(Stored entries)
BEGIN
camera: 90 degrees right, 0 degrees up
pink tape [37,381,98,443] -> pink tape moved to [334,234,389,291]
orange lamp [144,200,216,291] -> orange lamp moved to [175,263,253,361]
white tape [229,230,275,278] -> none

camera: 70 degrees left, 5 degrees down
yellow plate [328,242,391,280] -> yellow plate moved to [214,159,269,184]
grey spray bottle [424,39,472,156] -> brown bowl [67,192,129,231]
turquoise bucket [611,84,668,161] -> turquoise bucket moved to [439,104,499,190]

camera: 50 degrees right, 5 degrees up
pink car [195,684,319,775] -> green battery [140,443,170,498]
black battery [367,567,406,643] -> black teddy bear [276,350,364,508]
END
■ **The task**
Return every line above that contains the word "right".

■ **Output for this task**
camera: 90 degrees right, 0 degrees up
camera: 50 degrees right, 5 degrees up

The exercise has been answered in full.